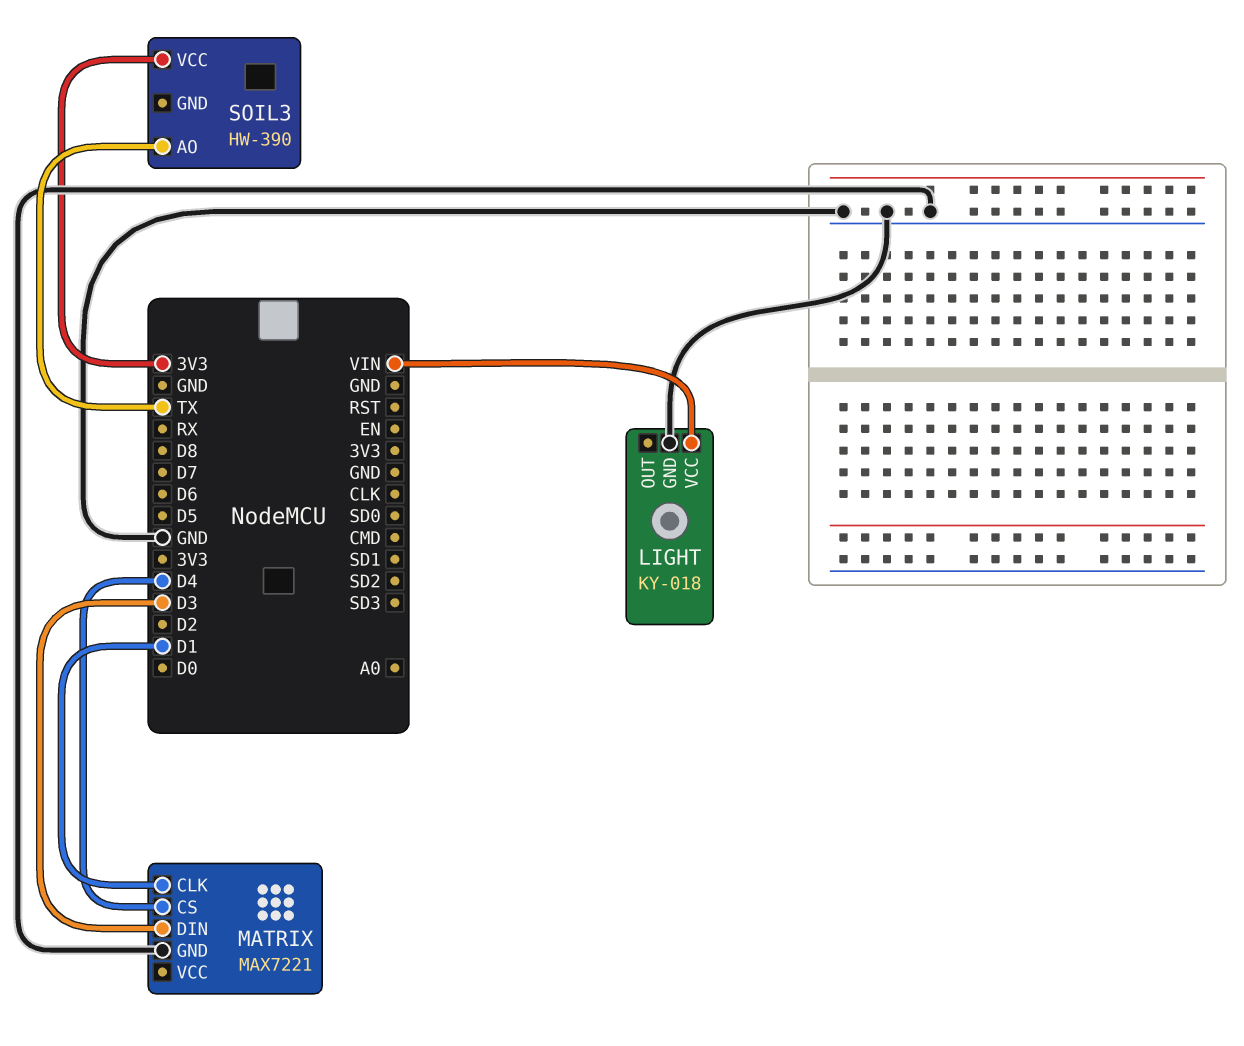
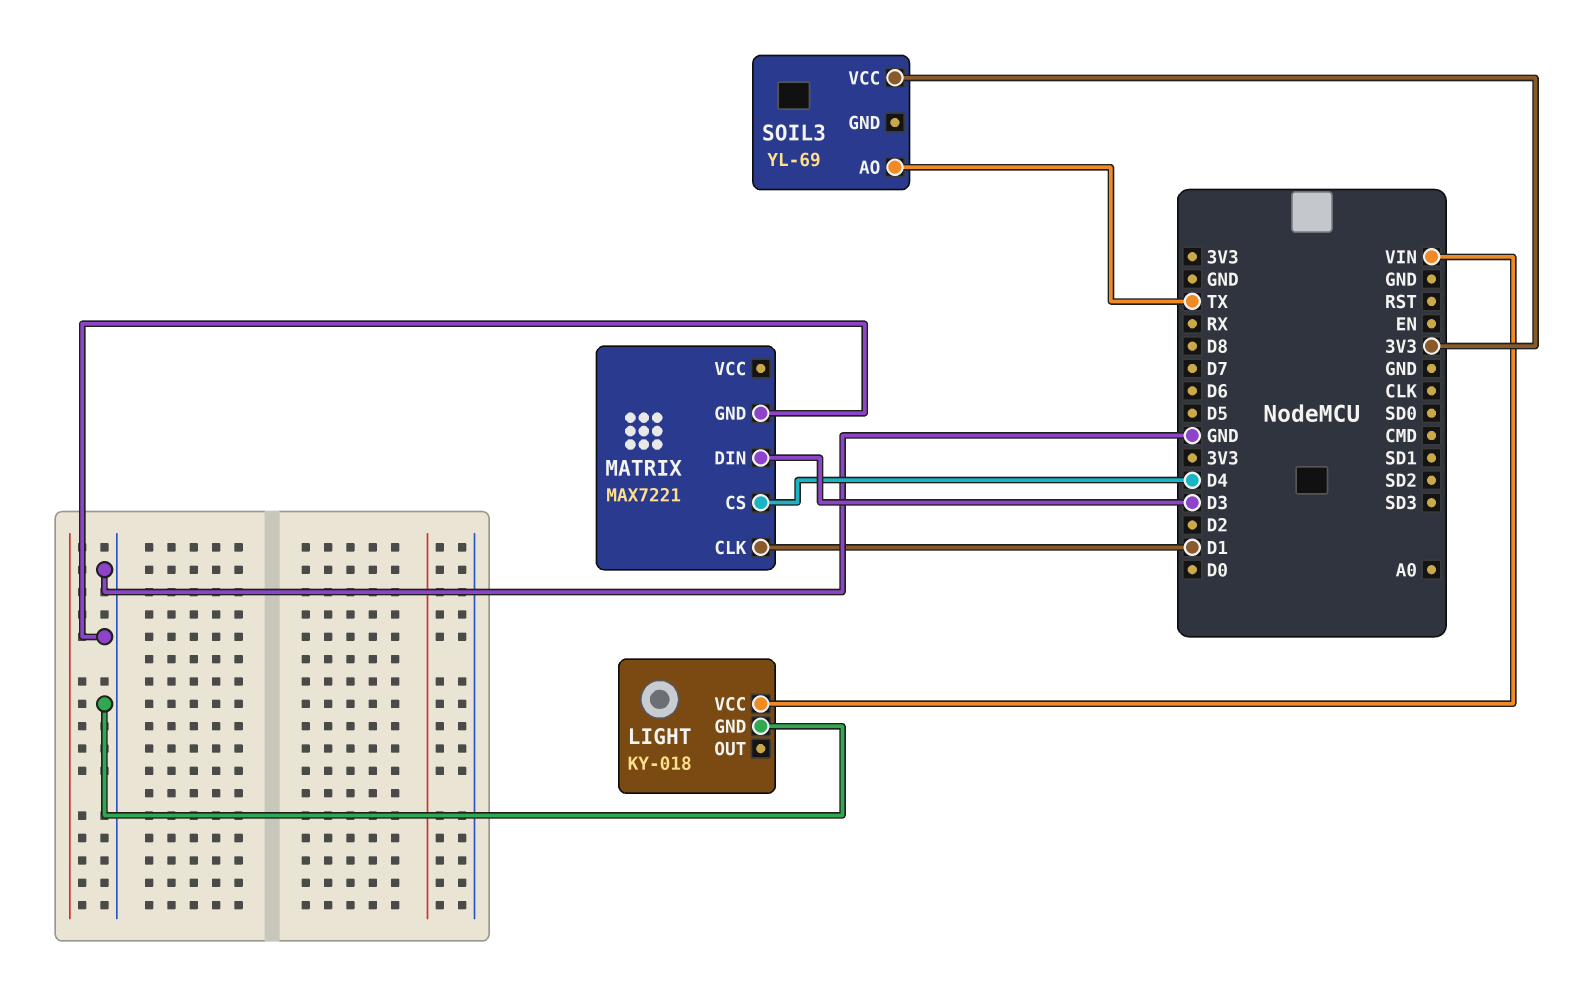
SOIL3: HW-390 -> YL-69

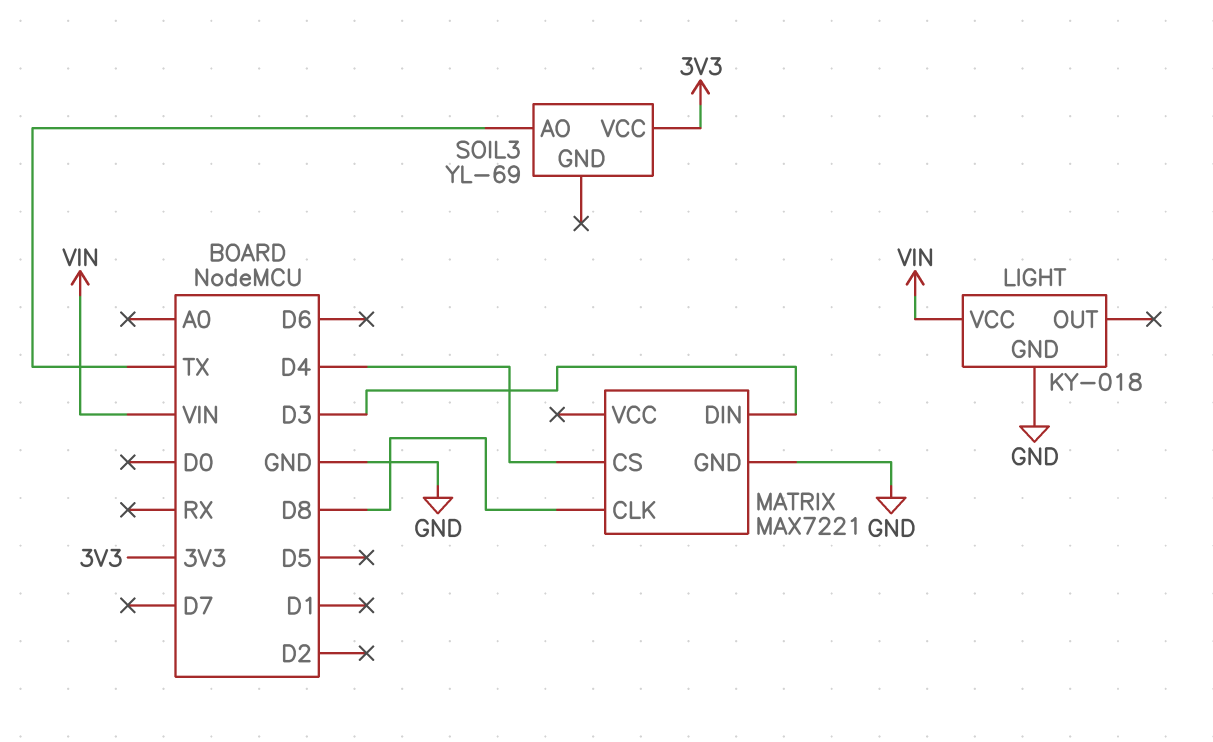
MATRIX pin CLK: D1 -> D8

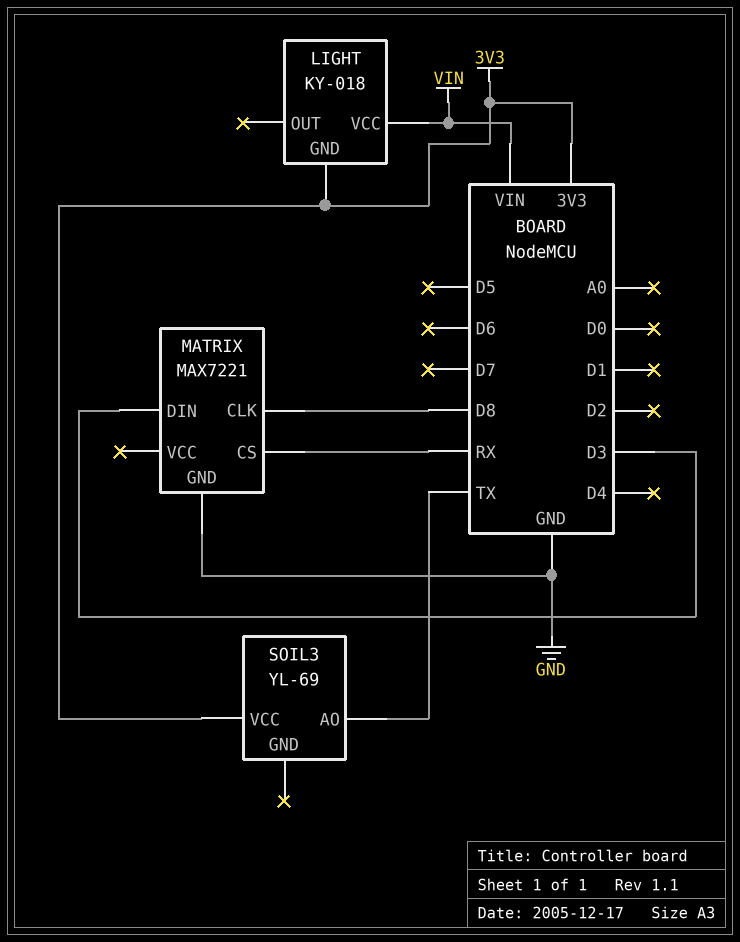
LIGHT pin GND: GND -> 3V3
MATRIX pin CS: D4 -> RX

___

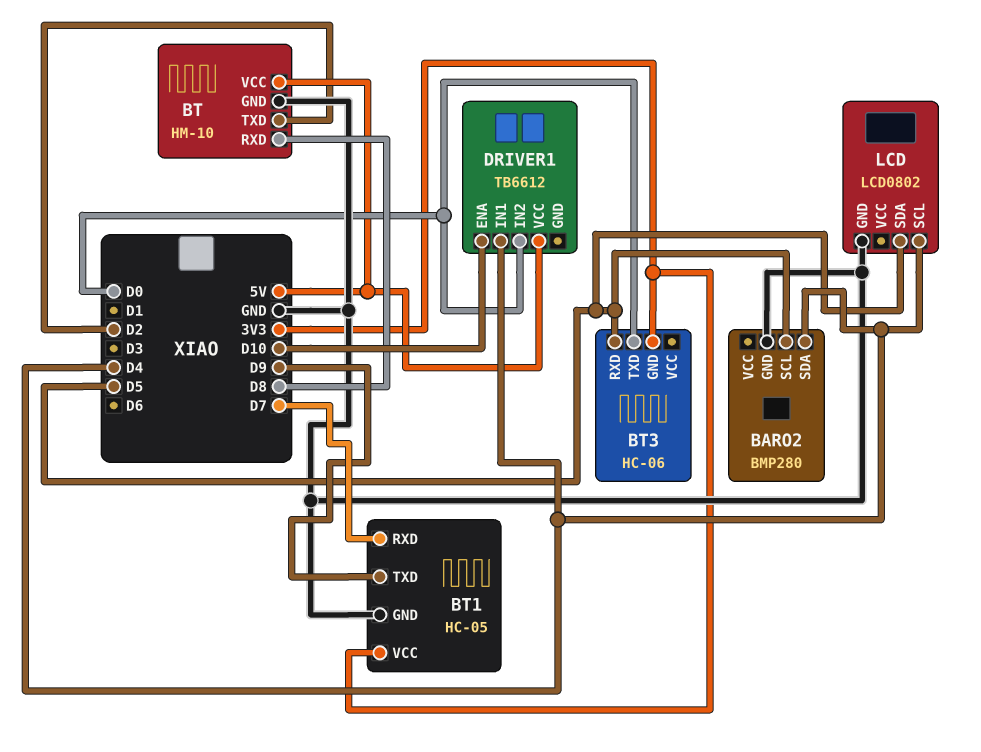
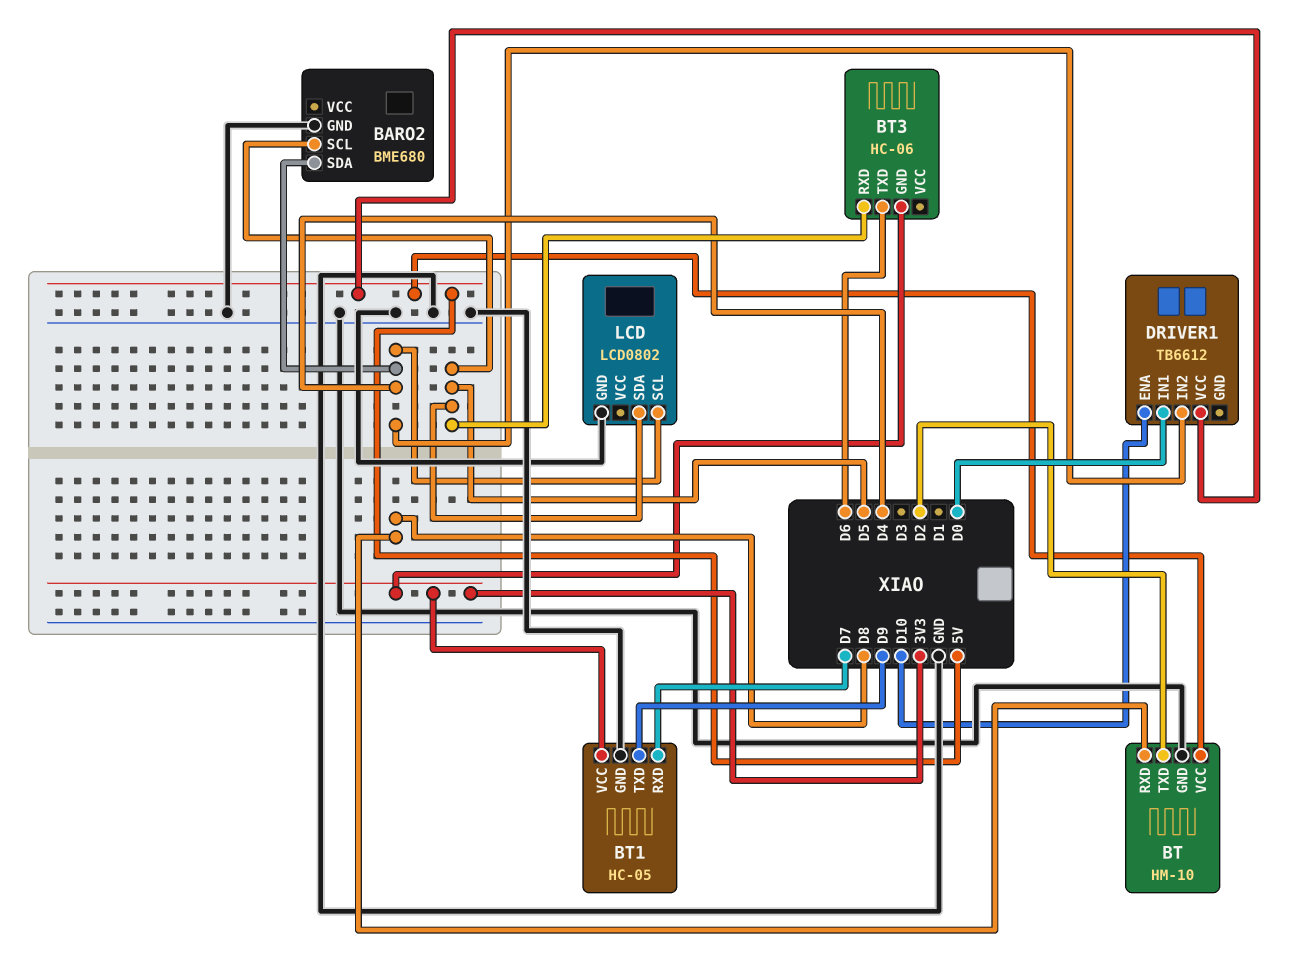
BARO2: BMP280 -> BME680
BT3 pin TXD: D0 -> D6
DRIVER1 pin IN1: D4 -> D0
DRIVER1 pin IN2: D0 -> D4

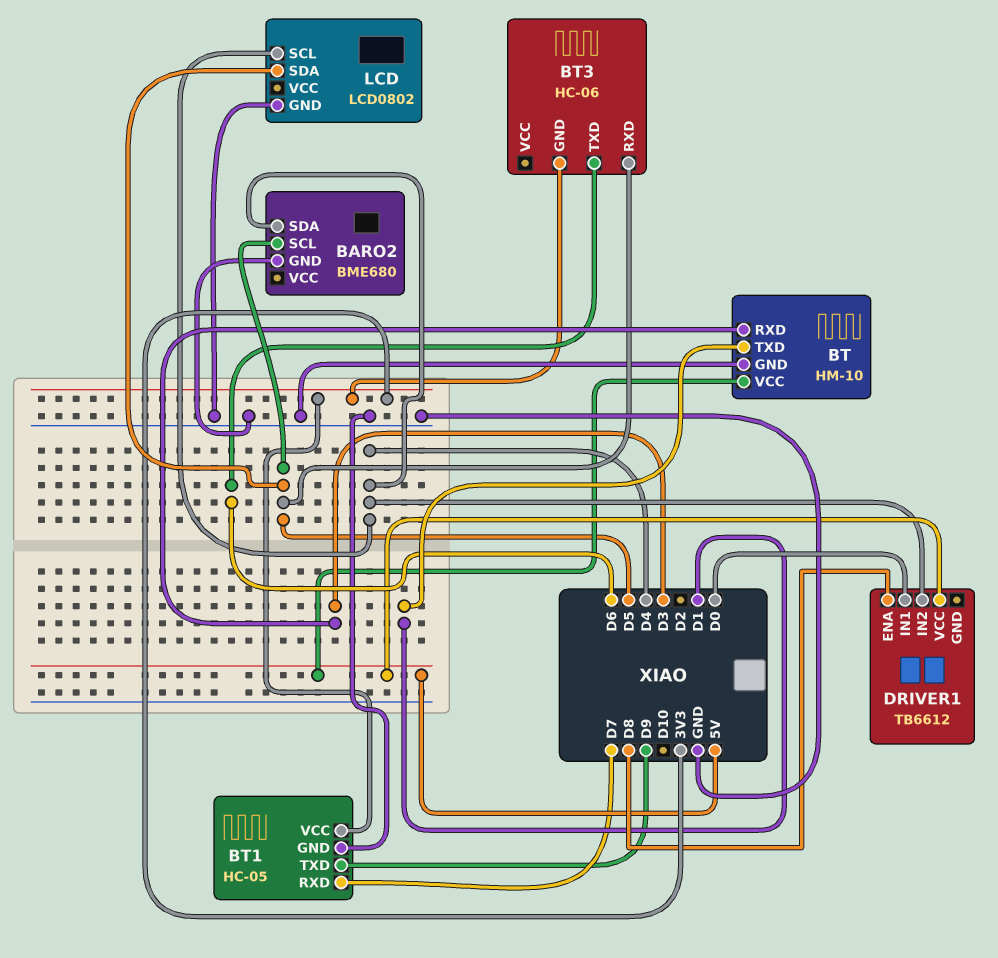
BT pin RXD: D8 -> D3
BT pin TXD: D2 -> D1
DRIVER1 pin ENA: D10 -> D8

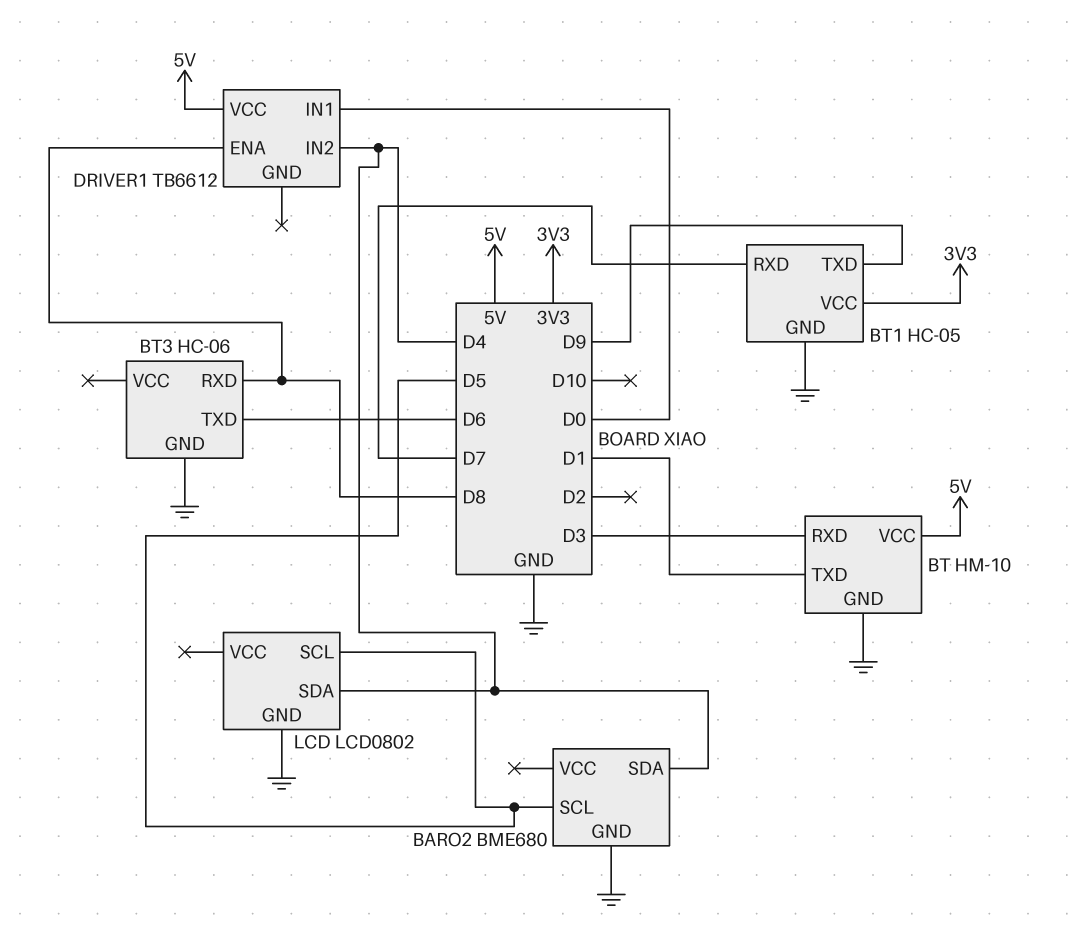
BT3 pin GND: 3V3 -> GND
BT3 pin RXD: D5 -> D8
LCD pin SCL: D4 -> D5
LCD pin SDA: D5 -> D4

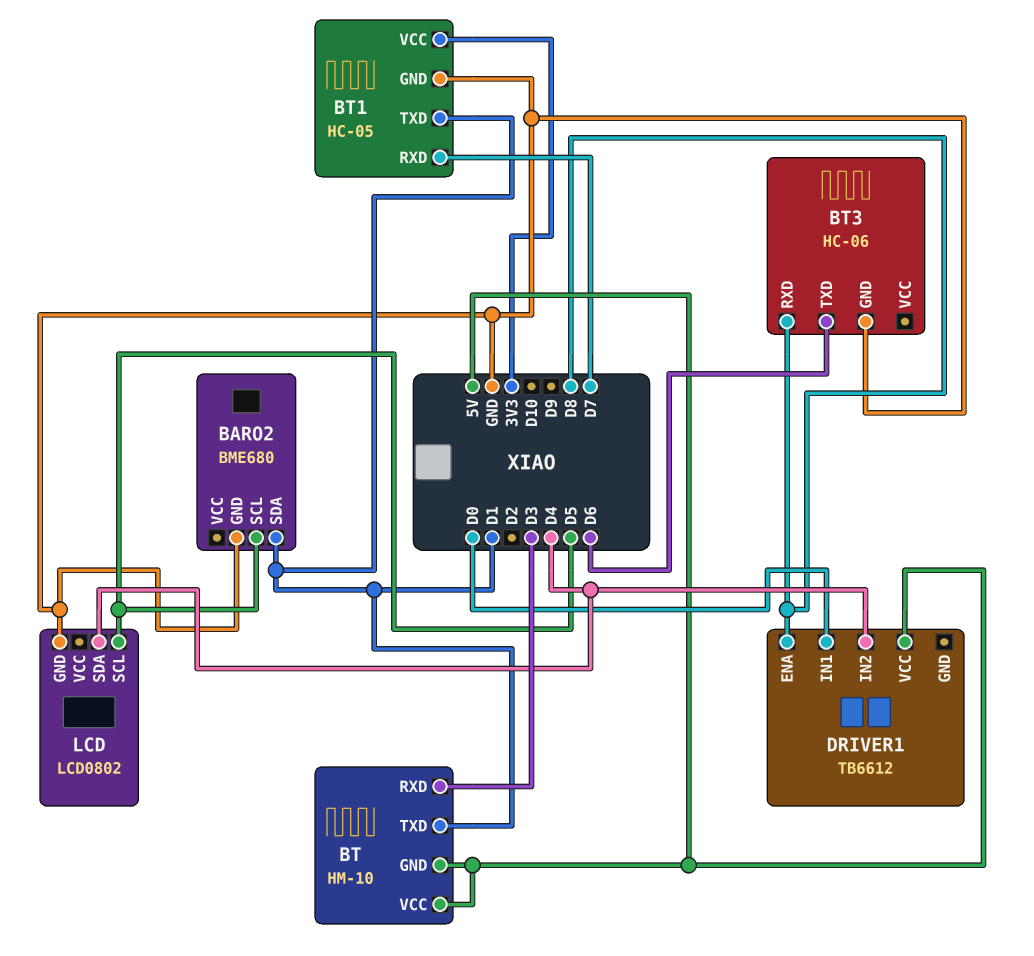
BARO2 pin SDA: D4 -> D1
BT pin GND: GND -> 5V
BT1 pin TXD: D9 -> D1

___

The listing above holds a line with "BARO2 pin SDA: D4 -> D1" and a line with "BT1 pin TXD: D9 -> D1". Print the stretch from the first through the second, exactly and alone.

BARO2 pin SDA: D4 -> D1
BT pin GND: GND -> 5V
BT1 pin TXD: D9 -> D1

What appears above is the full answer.